§ **Task directions**
Your answer must consist solely of the line containing "(308, 228) = (286, 377): white hammer -> none" and all subsequent lines through the end of the entries, reproduced exactly.

§ **Dataset extract**
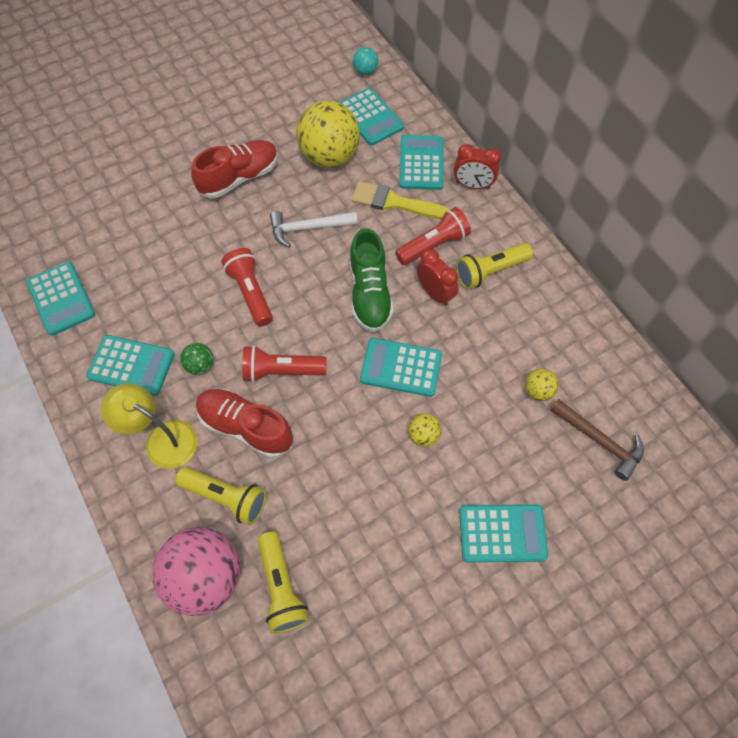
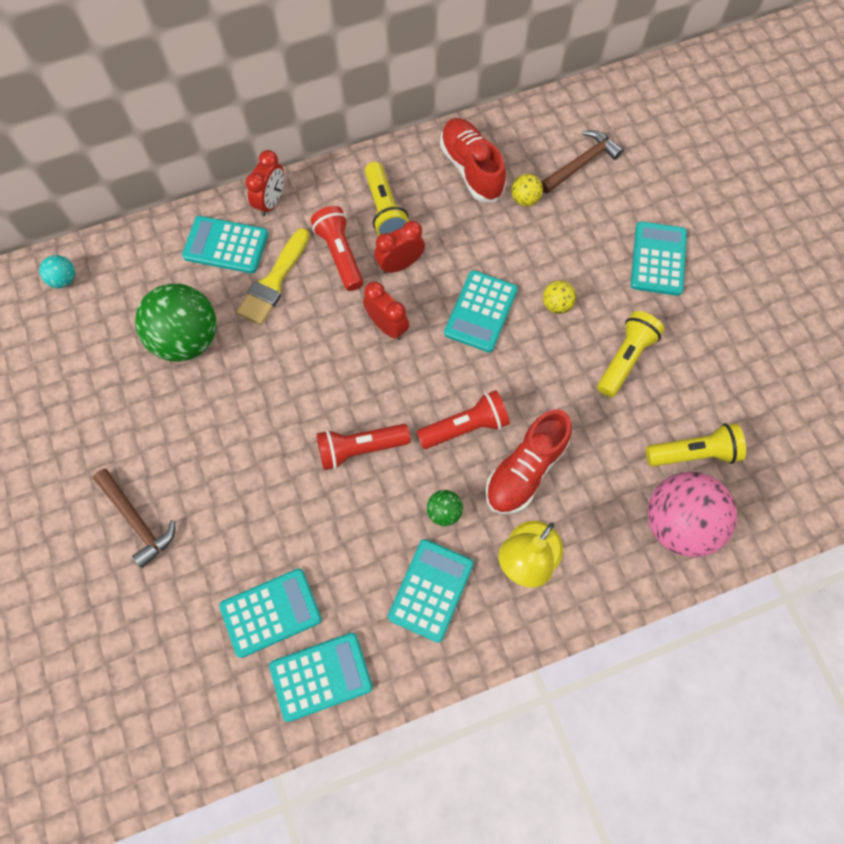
camera: 80 degrees left, 5 degrees up
(177, 159) = (137, 520): none -> brown hammer
(226, 497) = (600, 497): yellow flashlight -> yellow flashlight (625, 359)
(239, 178) = (190, 445): red shoe -> red shoe (471, 169)
(281, 371) = (465, 427): red flashlight -> red flashlight turned 120 degrees counterclockwise
(308, 228) = (286, 377): white hammer -> none
(329, 156) = (187, 339): yellow ball -> green ball
(369, 293) = (387, 326): green shoe -> red clock
(370, 117) = (140, 286): turquoise calculator -> turquoise calculator (271, 612)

§ **Finished task**
(308, 228) = (286, 377): white hammer -> none
(329, 156) = (187, 339): yellow ball -> green ball
(369, 293) = (387, 326): green shoe -> red clock
(370, 117) = (140, 286): turquoise calculator -> turquoise calculator (271, 612)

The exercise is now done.